* _TASK_
Please retype all of the entries that follow, leaving the images out.

────────

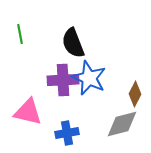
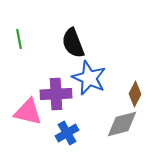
green line: moved 1 px left, 5 px down
purple cross: moved 7 px left, 14 px down
blue cross: rotated 20 degrees counterclockwise
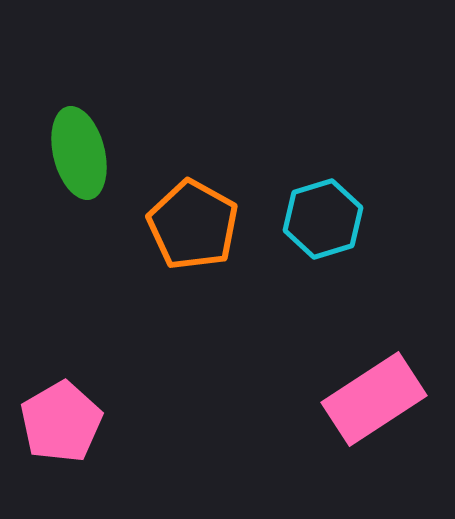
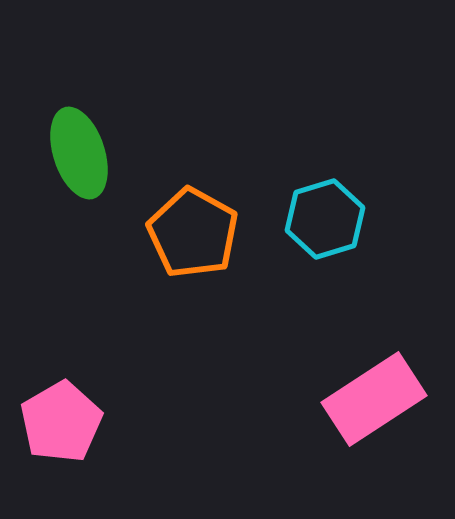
green ellipse: rotated 4 degrees counterclockwise
cyan hexagon: moved 2 px right
orange pentagon: moved 8 px down
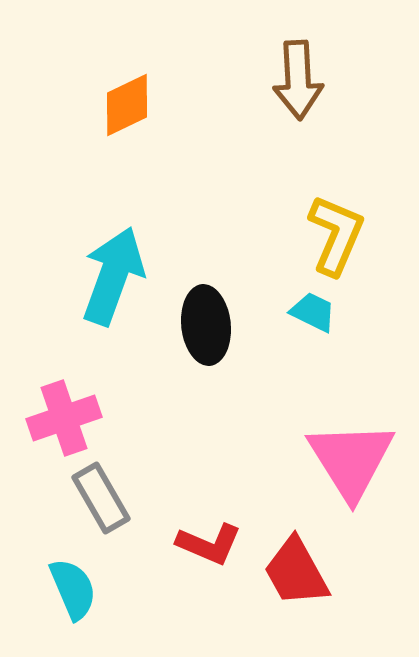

────────

* _WRITTEN ANSWER_
green line: moved 1 px left, 5 px down
purple cross: moved 7 px left, 14 px down
blue cross: rotated 20 degrees counterclockwise
green ellipse: rotated 4 degrees counterclockwise
cyan hexagon: moved 2 px right
orange pentagon: moved 8 px down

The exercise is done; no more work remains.